**PROBLEM STATEMENT:**
Print, exactly as they stand, the lines below from the one that has "U1 pin FB: ADJ -> VCC" to the one that has "R2: 1k (ADJ, VCC) -> 1k (ADJ, AGND)", inclusive, leaving out the pictures.

**RECORDS FOR THE EXERCISE:**
++++++++++

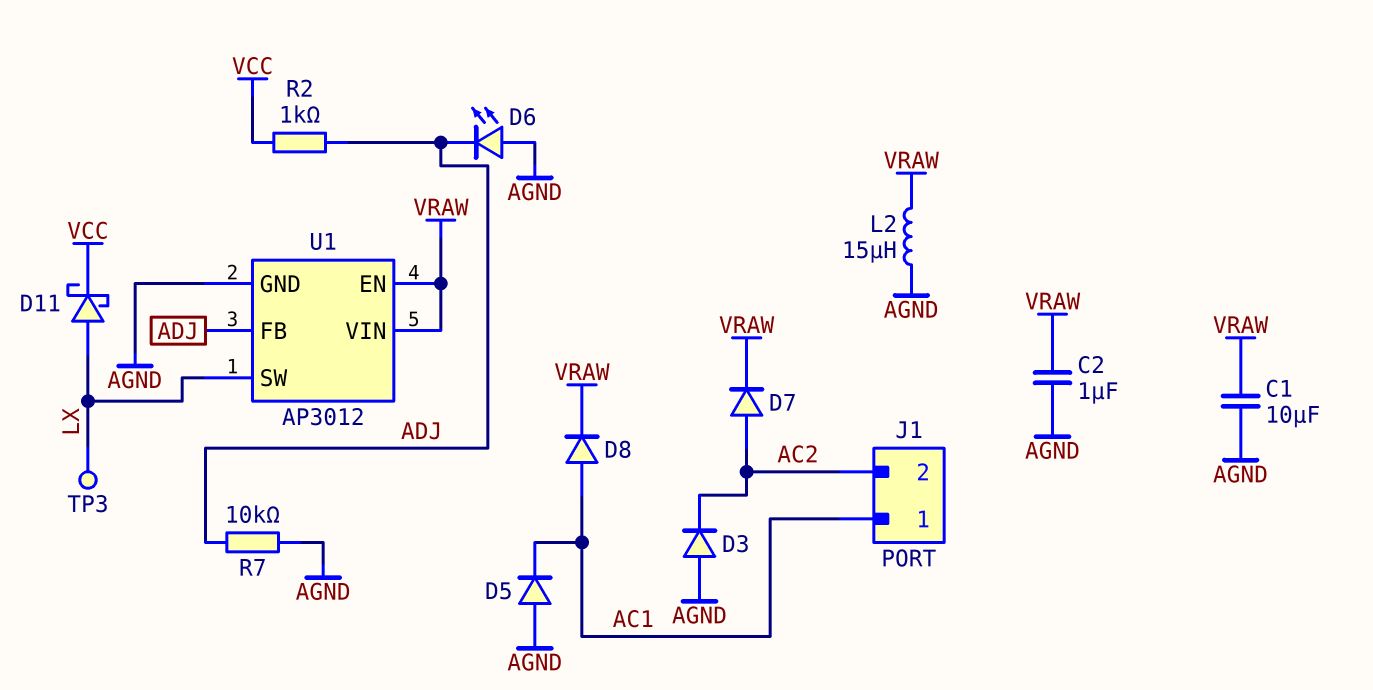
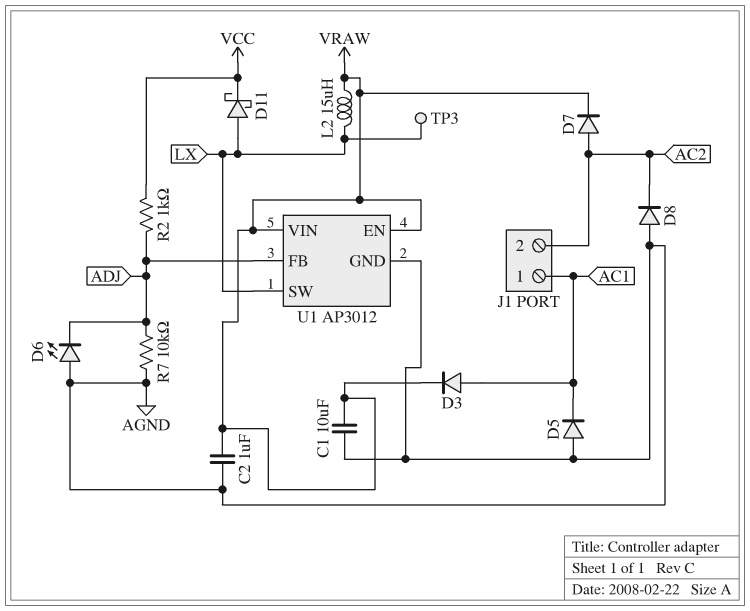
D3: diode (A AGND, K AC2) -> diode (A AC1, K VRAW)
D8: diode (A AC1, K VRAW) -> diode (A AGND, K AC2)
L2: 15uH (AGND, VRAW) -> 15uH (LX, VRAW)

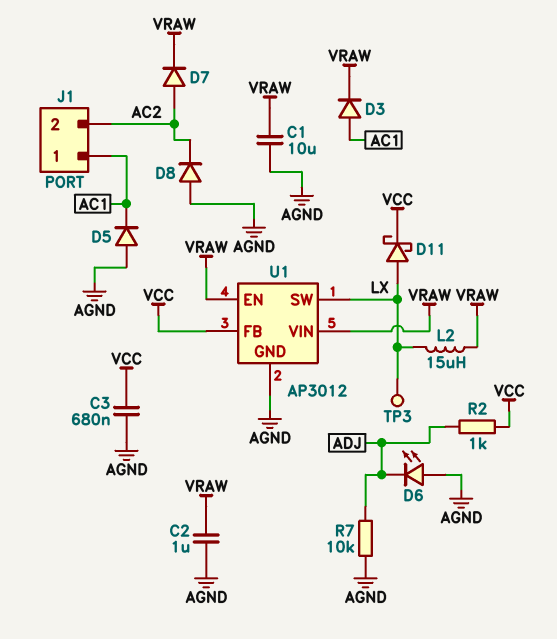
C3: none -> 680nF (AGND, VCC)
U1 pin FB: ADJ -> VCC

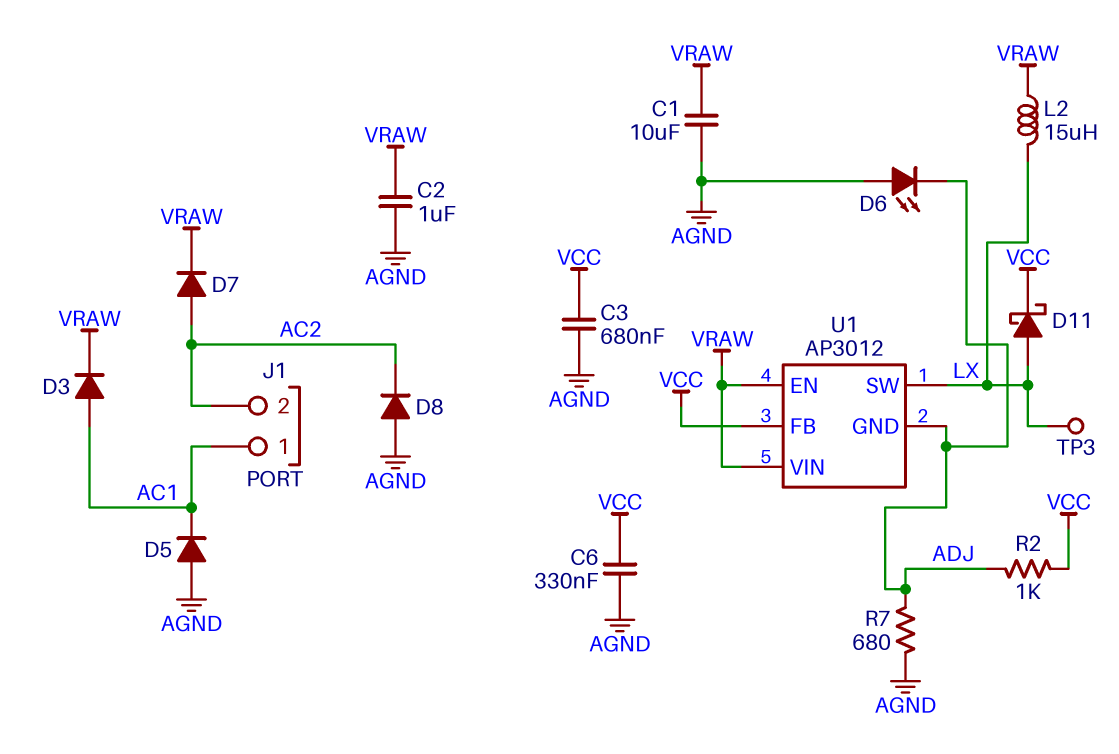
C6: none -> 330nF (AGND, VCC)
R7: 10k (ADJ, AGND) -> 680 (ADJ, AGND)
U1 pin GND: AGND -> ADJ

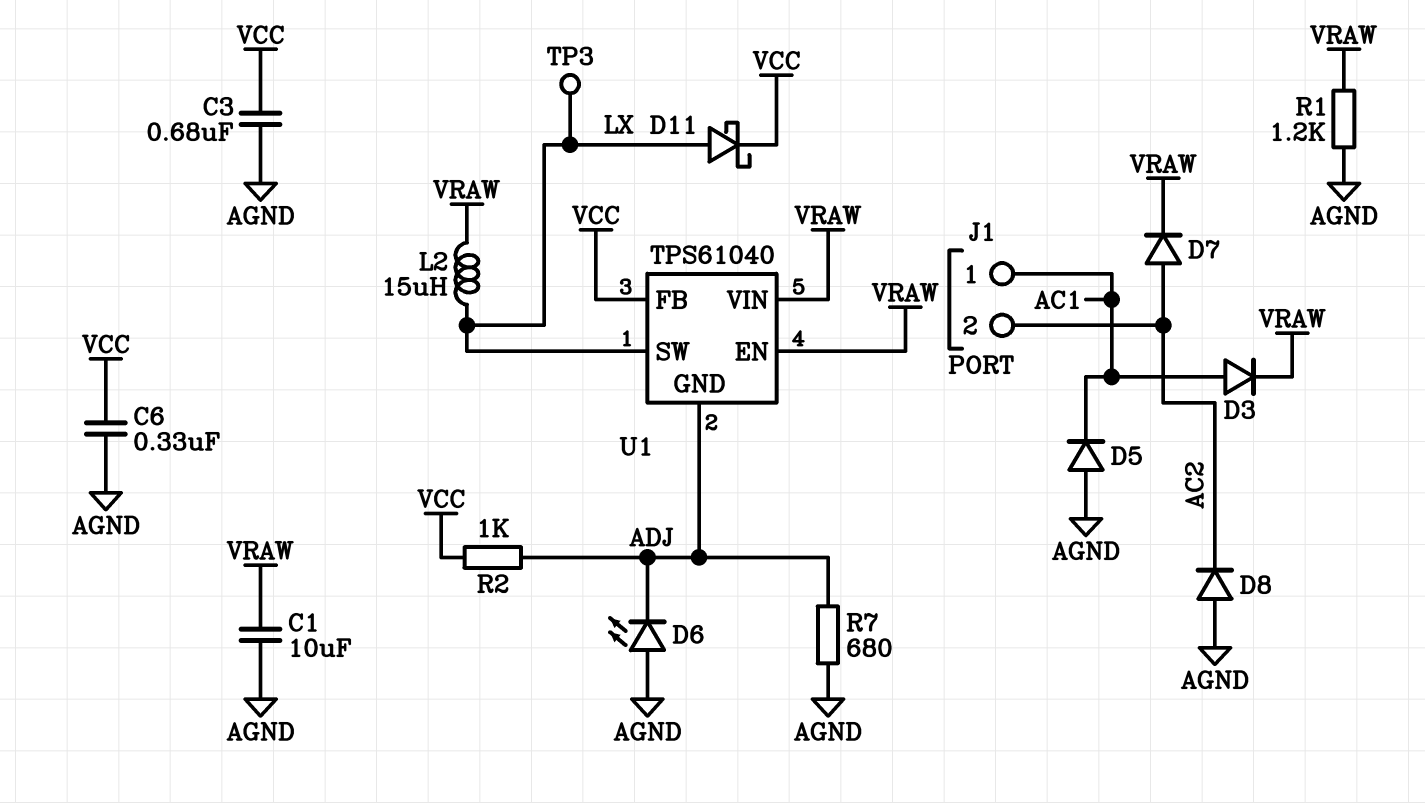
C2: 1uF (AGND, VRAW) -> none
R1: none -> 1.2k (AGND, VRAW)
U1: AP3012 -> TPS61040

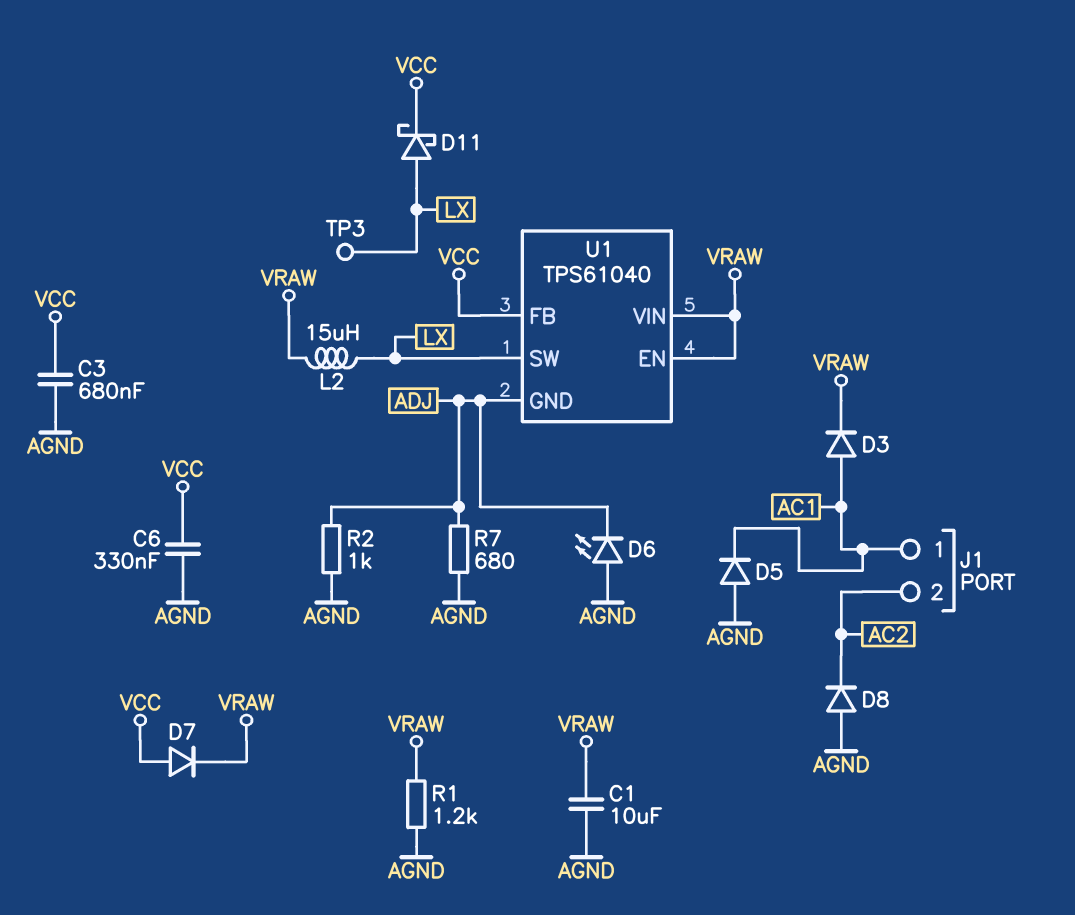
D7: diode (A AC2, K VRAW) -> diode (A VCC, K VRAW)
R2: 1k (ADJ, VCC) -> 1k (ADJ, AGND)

++++++++++

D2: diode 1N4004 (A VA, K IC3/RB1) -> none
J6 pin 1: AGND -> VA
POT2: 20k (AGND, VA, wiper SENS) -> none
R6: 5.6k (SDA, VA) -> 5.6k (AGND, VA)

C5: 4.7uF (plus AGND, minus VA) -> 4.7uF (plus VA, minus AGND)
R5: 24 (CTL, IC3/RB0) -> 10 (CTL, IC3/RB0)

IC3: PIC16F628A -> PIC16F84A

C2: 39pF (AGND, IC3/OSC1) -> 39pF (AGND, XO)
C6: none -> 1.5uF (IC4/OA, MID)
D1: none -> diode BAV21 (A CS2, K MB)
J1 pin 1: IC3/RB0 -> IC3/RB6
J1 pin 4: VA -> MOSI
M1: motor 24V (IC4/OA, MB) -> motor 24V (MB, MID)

++++++++++

**YOUR RESPONSE:**
U1 pin FB: ADJ -> VCC

C6: none -> 330nF (AGND, VCC)
R7: 10k (ADJ, AGND) -> 680 (ADJ, AGND)
U1 pin GND: AGND -> ADJ

C2: 1uF (AGND, VRAW) -> none
R1: none -> 1.2k (AGND, VRAW)
U1: AP3012 -> TPS61040

D7: diode (A AC2, K VRAW) -> diode (A VCC, K VRAW)
R2: 1k (ADJ, VCC) -> 1k (ADJ, AGND)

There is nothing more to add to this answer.